• The problem: All of the records must come back exactly as they were given.
******
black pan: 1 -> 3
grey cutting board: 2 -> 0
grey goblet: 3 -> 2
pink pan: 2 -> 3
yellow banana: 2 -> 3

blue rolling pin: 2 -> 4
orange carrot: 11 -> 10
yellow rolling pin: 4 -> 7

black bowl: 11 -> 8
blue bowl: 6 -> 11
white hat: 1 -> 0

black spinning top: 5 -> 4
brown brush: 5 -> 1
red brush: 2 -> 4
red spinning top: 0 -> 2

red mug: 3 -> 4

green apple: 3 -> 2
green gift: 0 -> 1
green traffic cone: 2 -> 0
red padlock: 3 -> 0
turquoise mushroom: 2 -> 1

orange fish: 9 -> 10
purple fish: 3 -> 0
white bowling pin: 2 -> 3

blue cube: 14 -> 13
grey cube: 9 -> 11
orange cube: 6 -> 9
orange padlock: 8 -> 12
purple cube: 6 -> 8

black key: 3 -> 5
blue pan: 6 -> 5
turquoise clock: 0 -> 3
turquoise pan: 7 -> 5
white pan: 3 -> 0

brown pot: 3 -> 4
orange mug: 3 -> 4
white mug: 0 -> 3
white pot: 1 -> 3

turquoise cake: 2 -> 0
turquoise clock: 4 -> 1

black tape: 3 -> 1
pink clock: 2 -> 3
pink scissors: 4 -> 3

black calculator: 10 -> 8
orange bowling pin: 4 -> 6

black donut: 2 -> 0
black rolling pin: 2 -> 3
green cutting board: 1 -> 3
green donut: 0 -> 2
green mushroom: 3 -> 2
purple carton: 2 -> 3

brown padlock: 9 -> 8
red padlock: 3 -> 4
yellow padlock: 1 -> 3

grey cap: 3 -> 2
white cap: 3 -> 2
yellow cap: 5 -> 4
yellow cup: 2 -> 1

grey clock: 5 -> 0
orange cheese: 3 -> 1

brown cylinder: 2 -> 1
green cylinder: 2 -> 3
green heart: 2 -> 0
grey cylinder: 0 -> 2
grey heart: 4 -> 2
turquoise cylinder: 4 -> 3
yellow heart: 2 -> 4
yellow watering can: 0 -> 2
******
• Solution for this task:
black pan: 1 -> 3
grey cutting board: 2 -> 0
grey goblet: 3 -> 2
pink pan: 2 -> 3
yellow banana: 2 -> 3

blue rolling pin: 2 -> 4
orange carrot: 11 -> 10
yellow rolling pin: 4 -> 7

black bowl: 11 -> 8
blue bowl: 6 -> 11
white hat: 1 -> 0

black spinning top: 5 -> 4
brown brush: 5 -> 1
red brush: 2 -> 4
red spinning top: 0 -> 2

red mug: 3 -> 4

green apple: 3 -> 2
green gift: 0 -> 1
green traffic cone: 2 -> 0
red padlock: 3 -> 0
turquoise mushroom: 2 -> 1

orange fish: 9 -> 10
purple fish: 3 -> 0
white bowling pin: 2 -> 3

blue cube: 14 -> 13
grey cube: 9 -> 11
orange cube: 6 -> 9
orange padlock: 8 -> 12
purple cube: 6 -> 8

black key: 3 -> 5
blue pan: 6 -> 5
turquoise clock: 0 -> 3
turquoise pan: 7 -> 5
white pan: 3 -> 0

brown pot: 3 -> 4
orange mug: 3 -> 4
white mug: 0 -> 3
white pot: 1 -> 3

turquoise cake: 2 -> 0
turquoise clock: 4 -> 1

black tape: 3 -> 1
pink clock: 2 -> 3
pink scissors: 4 -> 3

black calculator: 10 -> 8
orange bowling pin: 4 -> 6

black donut: 2 -> 0
black rolling pin: 2 -> 3
green cutting board: 1 -> 3
green donut: 0 -> 2
green mushroom: 3 -> 2
purple carton: 2 -> 3

brown padlock: 9 -> 8
red padlock: 3 -> 4
yellow padlock: 1 -> 3

grey cap: 3 -> 2
white cap: 3 -> 2
yellow cap: 5 -> 4
yellow cup: 2 -> 1

grey clock: 5 -> 0
orange cheese: 3 -> 1

brown cylinder: 2 -> 1
green cylinder: 2 -> 3
green heart: 2 -> 0
grey cylinder: 0 -> 2
grey heart: 4 -> 2
turquoise cylinder: 4 -> 3
yellow heart: 2 -> 4
yellow watering can: 0 -> 2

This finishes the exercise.